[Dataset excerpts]
▬▬▬▬▬▬

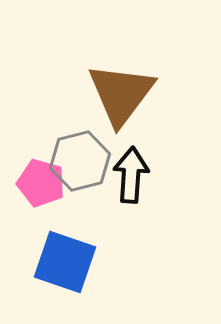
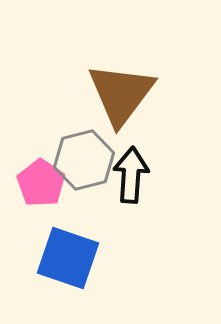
gray hexagon: moved 4 px right, 1 px up
pink pentagon: rotated 18 degrees clockwise
blue square: moved 3 px right, 4 px up
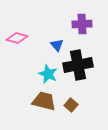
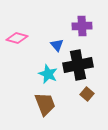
purple cross: moved 2 px down
brown trapezoid: moved 1 px right, 3 px down; rotated 55 degrees clockwise
brown square: moved 16 px right, 11 px up
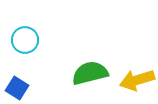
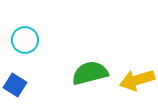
blue square: moved 2 px left, 3 px up
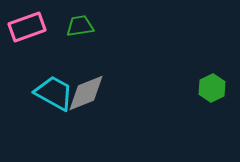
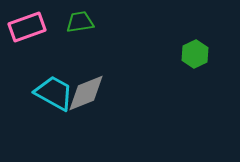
green trapezoid: moved 4 px up
green hexagon: moved 17 px left, 34 px up
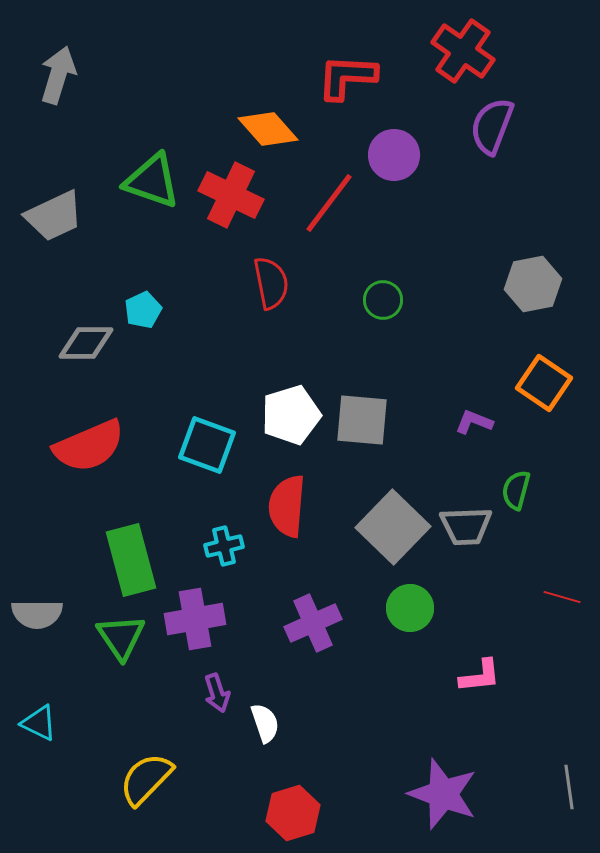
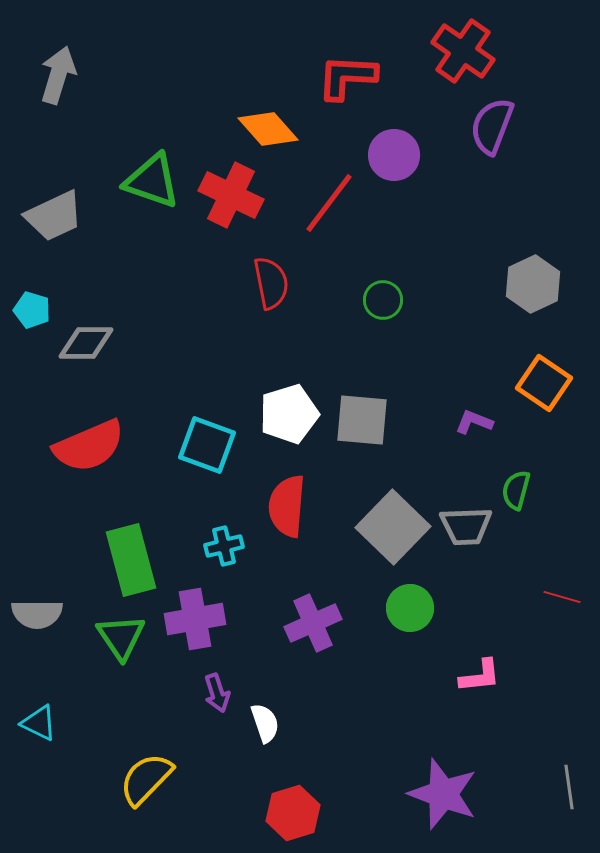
gray hexagon at (533, 284): rotated 14 degrees counterclockwise
cyan pentagon at (143, 310): moved 111 px left; rotated 30 degrees counterclockwise
white pentagon at (291, 415): moved 2 px left, 1 px up
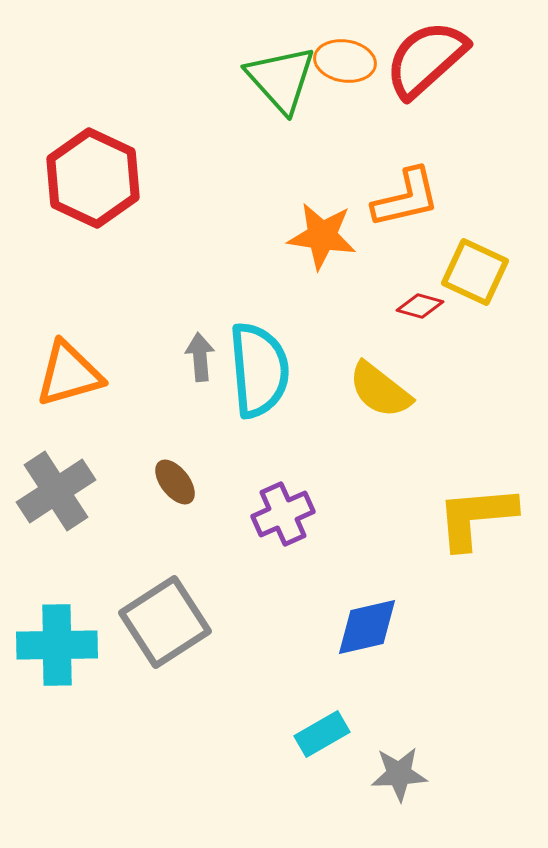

▬▬▬▬▬▬

● **Written exercise**
Copy out the lines of the listing from the one containing "gray hexagon at" through the end of the listing, including both ends. Leave the pictures out of your answer.

● **Problem solution**
gray hexagon at (533, 284): rotated 14 degrees counterclockwise
cyan pentagon at (143, 310): moved 111 px left; rotated 30 degrees counterclockwise
white pentagon at (291, 415): moved 2 px left, 1 px up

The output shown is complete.